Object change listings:
+++

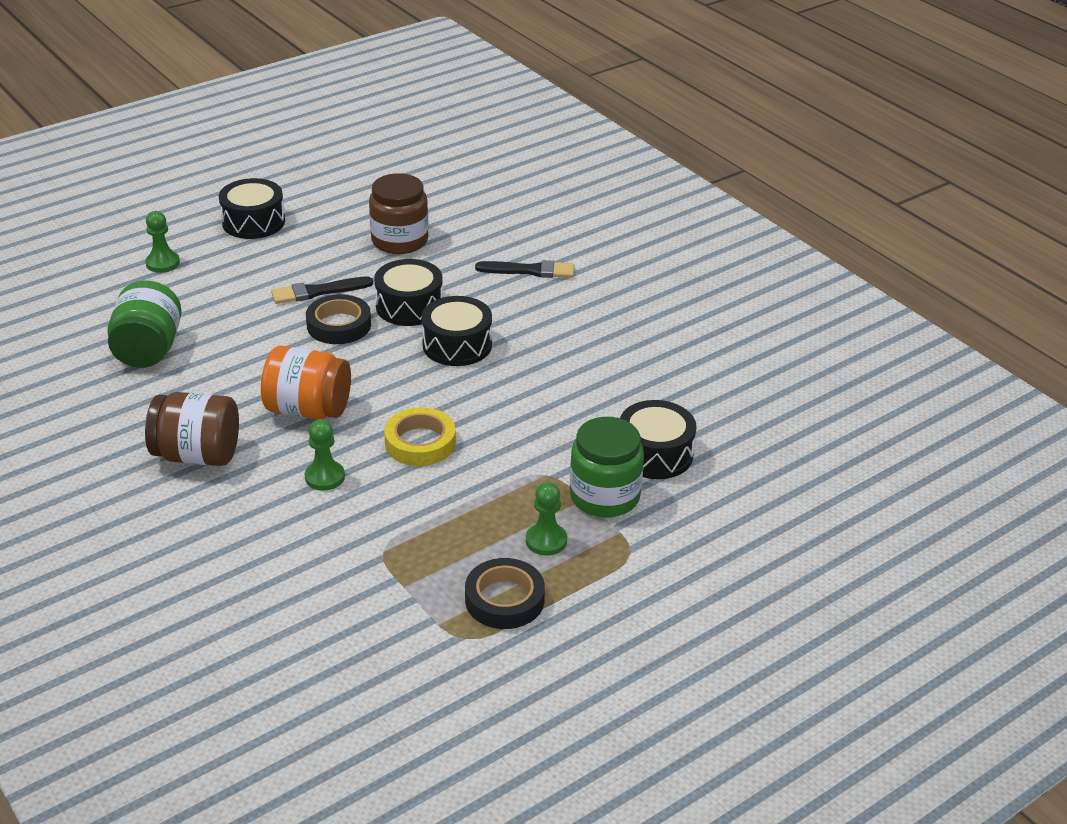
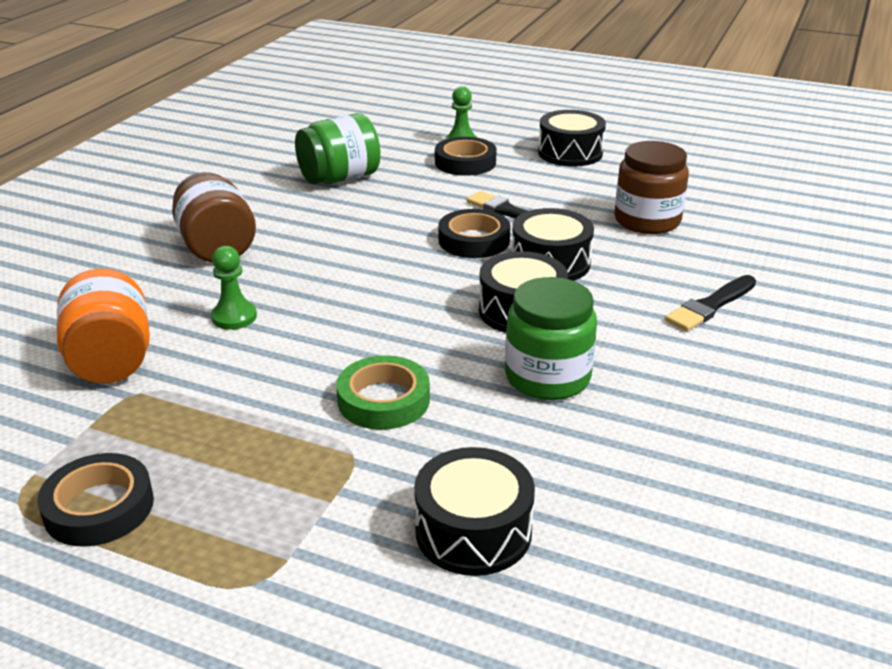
camera: 60 degrees right, 5 degrees down
(203, 276) = (465, 162): none -> black tape
(308, 409) = (330, 272): orange jar -> orange jar (111, 361)
(420, 442) = (335, 349): yellow tape -> none
(501, 442) = (383, 400): none -> green tape
(530, 271) = (710, 306): black brush -> black brush turned 75 degrees clockwise
(546, 541) = (227, 500): green pawn -> none
(604, 496) = (349, 517): green jar -> green jar (547, 377)

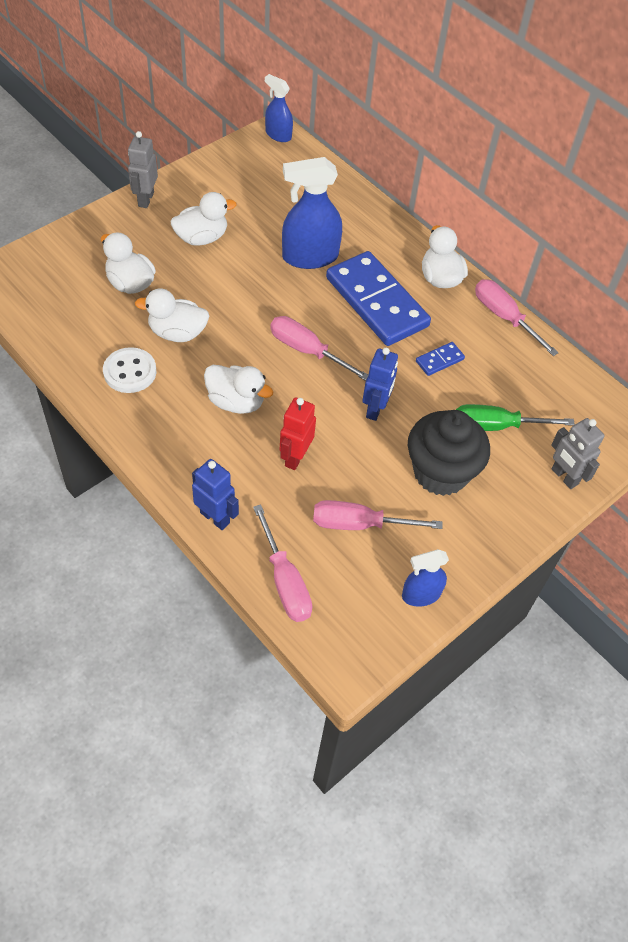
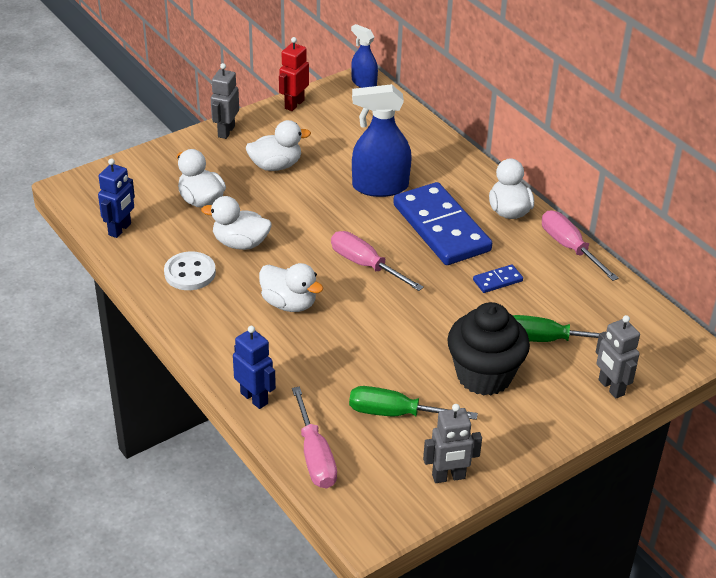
camera: 10 degrees right, 15 degrees down
(295, 457) = (340, 353): red robot -> red robot (294, 104)
(360, 524) = (396, 413): pink screwdriver -> green screwdriver
(375, 409) = (426, 318): blue robot -> blue robot (120, 229)
(421, 594) = (448, 477): blue spray bottle -> grey robot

+++

> [Problem] Nothing but the pictures should be left out when the records are retyped exactly.

> [Answer space]
camera: 60 degrees right, 5 degrees down
(203, 276) = (465, 162): none -> black tape
(308, 409) = (330, 272): orange jar -> orange jar (111, 361)
(420, 442) = (335, 349): yellow tape -> none
(501, 442) = (383, 400): none -> green tape
(530, 271) = (710, 306): black brush -> black brush turned 75 degrees clockwise
(546, 541) = (227, 500): green pawn -> none
(604, 496) = (349, 517): green jar -> green jar (547, 377)

camera: 10 degrees right, 15 degrees down
(295, 457) = (340, 353): red robot -> red robot (294, 104)
(360, 524) = (396, 413): pink screwdriver -> green screwdriver
(375, 409) = (426, 318): blue robot -> blue robot (120, 229)
(421, 594) = (448, 477): blue spray bottle -> grey robot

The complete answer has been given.